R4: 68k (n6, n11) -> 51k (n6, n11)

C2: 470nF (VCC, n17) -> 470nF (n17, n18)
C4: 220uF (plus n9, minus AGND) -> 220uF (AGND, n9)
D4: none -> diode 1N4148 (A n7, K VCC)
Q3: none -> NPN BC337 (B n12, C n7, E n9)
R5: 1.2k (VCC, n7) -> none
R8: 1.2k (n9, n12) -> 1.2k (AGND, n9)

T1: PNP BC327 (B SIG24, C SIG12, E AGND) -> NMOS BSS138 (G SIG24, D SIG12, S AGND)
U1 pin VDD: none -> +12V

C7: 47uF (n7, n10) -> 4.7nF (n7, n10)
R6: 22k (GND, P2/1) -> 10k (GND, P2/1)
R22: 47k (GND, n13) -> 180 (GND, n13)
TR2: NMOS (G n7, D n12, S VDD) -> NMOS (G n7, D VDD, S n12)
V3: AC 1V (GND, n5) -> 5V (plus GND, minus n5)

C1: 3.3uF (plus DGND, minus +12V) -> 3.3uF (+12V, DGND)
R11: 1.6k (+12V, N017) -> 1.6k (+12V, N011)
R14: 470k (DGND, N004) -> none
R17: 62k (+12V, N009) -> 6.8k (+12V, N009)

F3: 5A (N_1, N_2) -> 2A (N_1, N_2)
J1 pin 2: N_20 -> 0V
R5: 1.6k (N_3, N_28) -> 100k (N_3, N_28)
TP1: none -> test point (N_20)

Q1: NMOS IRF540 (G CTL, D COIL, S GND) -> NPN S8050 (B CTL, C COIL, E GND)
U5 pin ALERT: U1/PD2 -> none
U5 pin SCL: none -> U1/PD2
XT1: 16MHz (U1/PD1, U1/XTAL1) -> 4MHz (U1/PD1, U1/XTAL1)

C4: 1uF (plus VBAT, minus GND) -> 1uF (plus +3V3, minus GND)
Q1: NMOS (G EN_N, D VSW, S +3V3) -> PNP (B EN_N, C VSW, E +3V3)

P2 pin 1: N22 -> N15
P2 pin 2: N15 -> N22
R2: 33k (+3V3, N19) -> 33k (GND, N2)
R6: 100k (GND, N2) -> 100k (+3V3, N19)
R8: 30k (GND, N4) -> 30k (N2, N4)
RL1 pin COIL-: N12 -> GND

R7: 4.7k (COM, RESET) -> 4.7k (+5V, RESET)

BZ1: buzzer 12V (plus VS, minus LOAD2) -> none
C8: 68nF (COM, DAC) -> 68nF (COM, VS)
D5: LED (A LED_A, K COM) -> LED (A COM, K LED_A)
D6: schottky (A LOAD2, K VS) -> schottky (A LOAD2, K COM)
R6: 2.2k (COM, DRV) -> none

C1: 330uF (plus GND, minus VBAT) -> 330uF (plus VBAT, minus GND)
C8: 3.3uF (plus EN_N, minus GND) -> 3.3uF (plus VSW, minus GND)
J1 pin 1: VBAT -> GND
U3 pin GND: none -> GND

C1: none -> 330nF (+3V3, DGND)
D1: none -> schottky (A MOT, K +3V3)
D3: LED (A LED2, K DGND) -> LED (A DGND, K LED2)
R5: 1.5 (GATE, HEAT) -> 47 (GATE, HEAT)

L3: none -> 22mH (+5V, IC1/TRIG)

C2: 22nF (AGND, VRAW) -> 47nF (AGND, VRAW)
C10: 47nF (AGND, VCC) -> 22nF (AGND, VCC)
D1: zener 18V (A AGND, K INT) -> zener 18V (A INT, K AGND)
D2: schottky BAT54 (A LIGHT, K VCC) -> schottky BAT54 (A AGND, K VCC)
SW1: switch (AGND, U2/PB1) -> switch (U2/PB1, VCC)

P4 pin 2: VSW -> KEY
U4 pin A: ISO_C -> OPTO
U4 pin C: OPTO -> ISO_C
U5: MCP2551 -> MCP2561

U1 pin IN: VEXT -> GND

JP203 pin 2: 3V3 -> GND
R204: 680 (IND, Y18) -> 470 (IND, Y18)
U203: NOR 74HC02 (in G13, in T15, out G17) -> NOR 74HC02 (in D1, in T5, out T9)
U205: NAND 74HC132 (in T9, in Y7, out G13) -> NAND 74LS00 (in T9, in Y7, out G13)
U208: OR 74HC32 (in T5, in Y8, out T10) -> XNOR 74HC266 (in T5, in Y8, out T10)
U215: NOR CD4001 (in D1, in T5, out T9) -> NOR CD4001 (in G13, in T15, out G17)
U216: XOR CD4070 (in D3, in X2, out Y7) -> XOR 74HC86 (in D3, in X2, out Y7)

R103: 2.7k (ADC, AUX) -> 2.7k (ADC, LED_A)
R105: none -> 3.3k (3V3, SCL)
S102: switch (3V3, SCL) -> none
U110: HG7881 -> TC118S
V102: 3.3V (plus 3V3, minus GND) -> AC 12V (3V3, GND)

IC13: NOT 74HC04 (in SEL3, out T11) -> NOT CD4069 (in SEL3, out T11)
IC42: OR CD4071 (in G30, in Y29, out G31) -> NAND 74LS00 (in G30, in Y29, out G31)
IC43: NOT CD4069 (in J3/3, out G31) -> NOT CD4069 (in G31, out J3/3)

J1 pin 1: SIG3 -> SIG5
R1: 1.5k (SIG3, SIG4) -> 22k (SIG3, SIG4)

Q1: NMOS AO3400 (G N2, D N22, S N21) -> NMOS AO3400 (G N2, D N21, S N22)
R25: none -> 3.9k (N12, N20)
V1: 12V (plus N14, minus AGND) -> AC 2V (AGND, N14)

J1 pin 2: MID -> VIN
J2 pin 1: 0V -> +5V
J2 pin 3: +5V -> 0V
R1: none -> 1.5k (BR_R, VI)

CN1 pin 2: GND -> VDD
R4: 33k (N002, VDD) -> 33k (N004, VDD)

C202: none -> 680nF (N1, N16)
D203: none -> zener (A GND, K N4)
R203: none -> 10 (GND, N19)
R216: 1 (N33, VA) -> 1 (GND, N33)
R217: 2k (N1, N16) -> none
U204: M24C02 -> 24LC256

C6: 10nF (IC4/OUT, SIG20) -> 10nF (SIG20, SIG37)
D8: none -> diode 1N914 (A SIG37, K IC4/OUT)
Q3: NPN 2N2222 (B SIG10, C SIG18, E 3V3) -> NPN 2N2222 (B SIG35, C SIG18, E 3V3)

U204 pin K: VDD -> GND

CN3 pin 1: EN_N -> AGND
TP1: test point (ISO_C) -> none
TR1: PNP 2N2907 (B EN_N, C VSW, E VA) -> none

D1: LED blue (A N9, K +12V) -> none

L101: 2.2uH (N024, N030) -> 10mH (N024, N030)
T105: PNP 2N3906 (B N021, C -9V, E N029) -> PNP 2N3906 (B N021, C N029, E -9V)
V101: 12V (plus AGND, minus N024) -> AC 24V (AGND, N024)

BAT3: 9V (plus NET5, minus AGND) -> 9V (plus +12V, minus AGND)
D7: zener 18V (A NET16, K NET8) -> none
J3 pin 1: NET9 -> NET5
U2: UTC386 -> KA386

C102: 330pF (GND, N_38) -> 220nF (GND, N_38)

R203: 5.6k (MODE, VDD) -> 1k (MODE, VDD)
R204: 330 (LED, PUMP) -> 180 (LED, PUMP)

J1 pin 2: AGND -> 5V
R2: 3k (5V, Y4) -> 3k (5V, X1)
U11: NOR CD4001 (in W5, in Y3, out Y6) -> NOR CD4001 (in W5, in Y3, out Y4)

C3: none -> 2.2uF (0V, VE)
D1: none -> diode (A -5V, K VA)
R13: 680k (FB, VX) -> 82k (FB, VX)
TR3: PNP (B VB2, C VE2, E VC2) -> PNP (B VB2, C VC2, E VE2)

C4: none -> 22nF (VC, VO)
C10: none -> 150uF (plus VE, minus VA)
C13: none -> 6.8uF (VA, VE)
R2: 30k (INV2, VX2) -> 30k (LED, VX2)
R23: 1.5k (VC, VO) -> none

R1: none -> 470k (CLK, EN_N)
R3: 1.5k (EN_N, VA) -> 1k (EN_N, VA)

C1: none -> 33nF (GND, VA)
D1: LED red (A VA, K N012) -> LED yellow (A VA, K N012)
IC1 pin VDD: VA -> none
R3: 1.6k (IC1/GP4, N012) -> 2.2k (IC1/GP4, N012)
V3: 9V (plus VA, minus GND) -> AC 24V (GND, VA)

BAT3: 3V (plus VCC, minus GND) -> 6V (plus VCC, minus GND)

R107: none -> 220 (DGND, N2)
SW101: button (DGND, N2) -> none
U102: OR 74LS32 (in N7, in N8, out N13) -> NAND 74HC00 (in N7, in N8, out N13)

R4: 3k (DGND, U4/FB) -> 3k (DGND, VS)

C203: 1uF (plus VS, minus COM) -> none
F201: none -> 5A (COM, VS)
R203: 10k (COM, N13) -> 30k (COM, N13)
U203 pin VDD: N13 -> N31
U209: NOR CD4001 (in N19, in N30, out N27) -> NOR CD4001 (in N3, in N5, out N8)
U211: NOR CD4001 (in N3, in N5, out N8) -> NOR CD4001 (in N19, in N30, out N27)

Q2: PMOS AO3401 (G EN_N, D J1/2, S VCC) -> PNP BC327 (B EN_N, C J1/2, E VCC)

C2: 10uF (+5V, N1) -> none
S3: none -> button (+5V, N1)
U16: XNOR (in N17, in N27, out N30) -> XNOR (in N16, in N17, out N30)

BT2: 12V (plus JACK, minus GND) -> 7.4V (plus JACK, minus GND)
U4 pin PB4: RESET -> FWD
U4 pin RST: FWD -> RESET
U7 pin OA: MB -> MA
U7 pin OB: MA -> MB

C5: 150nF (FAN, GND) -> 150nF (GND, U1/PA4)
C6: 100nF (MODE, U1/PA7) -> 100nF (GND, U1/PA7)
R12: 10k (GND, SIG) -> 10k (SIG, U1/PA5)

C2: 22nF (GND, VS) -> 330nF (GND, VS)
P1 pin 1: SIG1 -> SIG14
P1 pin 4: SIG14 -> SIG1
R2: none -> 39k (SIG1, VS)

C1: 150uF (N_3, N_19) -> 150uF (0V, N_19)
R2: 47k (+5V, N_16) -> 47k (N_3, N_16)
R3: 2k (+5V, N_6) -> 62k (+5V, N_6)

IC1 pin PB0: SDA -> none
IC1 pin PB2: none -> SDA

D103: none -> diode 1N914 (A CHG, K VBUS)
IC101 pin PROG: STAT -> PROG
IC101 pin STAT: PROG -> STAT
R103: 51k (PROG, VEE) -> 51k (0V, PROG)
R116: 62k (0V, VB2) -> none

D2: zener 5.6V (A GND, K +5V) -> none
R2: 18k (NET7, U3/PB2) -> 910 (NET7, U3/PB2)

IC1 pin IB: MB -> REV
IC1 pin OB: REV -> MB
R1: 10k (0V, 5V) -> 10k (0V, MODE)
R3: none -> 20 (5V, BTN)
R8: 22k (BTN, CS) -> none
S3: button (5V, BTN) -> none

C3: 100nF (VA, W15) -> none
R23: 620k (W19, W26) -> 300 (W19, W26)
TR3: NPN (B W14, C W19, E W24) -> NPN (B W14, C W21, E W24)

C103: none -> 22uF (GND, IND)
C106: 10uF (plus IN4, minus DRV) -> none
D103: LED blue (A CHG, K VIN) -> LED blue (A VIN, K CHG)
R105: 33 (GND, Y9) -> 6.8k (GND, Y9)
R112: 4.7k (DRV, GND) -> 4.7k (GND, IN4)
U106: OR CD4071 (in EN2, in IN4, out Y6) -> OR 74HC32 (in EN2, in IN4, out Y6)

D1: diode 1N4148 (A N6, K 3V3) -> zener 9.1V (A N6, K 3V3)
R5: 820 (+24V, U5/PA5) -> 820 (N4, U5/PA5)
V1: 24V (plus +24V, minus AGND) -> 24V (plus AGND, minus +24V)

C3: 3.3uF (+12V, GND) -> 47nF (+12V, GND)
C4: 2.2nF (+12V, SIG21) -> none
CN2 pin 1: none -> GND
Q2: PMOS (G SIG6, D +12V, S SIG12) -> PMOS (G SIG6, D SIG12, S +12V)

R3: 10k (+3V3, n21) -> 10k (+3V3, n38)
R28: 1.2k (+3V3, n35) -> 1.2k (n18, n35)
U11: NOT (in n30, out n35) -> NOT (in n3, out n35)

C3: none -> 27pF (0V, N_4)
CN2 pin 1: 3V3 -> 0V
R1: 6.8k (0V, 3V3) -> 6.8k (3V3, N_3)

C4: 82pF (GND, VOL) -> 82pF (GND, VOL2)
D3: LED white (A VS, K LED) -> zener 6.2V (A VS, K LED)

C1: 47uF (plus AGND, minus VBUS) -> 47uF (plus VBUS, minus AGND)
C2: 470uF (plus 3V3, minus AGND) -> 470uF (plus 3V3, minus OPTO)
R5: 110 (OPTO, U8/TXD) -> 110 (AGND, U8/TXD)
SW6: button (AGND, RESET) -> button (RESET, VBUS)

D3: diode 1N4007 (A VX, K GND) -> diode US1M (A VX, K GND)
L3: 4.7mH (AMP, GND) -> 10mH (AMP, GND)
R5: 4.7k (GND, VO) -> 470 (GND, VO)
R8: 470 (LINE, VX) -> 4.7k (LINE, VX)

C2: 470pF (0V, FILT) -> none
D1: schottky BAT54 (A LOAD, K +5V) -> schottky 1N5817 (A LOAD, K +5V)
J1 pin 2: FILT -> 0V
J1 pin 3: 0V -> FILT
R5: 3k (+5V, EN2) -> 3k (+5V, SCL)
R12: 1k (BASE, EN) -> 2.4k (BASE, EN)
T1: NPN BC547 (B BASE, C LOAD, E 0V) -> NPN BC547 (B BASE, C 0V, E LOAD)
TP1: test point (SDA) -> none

- - -

• **Action item**
Return the opening line of the data and every line after it through the line containing "RL1 pin COIL-: N12 -> GND", please, exactly as written and with nothing added.

• **Completed task**
R4: 68k (n6, n11) -> 51k (n6, n11)

C2: 470nF (VCC, n17) -> 470nF (n17, n18)
C4: 220uF (plus n9, minus AGND) -> 220uF (AGND, n9)
D4: none -> diode 1N4148 (A n7, K VCC)
Q3: none -> NPN BC337 (B n12, C n7, E n9)
R5: 1.2k (VCC, n7) -> none
R8: 1.2k (n9, n12) -> 1.2k (AGND, n9)

T1: PNP BC327 (B SIG24, C SIG12, E AGND) -> NMOS BSS138 (G SIG24, D SIG12, S AGND)
U1 pin VDD: none -> +12V

C7: 47uF (n7, n10) -> 4.7nF (n7, n10)
R6: 22k (GND, P2/1) -> 10k (GND, P2/1)
R22: 47k (GND, n13) -> 180 (GND, n13)
TR2: NMOS (G n7, D n12, S VDD) -> NMOS (G n7, D VDD, S n12)
V3: AC 1V (GND, n5) -> 5V (plus GND, minus n5)

C1: 3.3uF (plus DGND, minus +12V) -> 3.3uF (+12V, DGND)
R11: 1.6k (+12V, N017) -> 1.6k (+12V, N011)
R14: 470k (DGND, N004) -> none
R17: 62k (+12V, N009) -> 6.8k (+12V, N009)

F3: 5A (N_1, N_2) -> 2A (N_1, N_2)
J1 pin 2: N_20 -> 0V
R5: 1.6k (N_3, N_28) -> 100k (N_3, N_28)
TP1: none -> test point (N_20)

Q1: NMOS IRF540 (G CTL, D COIL, S GND) -> NPN S8050 (B CTL, C COIL, E GND)
U5 pin ALERT: U1/PD2 -> none
U5 pin SCL: none -> U1/PD2
XT1: 16MHz (U1/PD1, U1/XTAL1) -> 4MHz (U1/PD1, U1/XTAL1)

C4: 1uF (plus VBAT, minus GND) -> 1uF (plus +3V3, minus GND)
Q1: NMOS (G EN_N, D VSW, S +3V3) -> PNP (B EN_N, C VSW, E +3V3)

P2 pin 1: N22 -> N15
P2 pin 2: N15 -> N22
R2: 33k (+3V3, N19) -> 33k (GND, N2)
R6: 100k (GND, N2) -> 100k (+3V3, N19)
R8: 30k (GND, N4) -> 30k (N2, N4)
RL1 pin COIL-: N12 -> GND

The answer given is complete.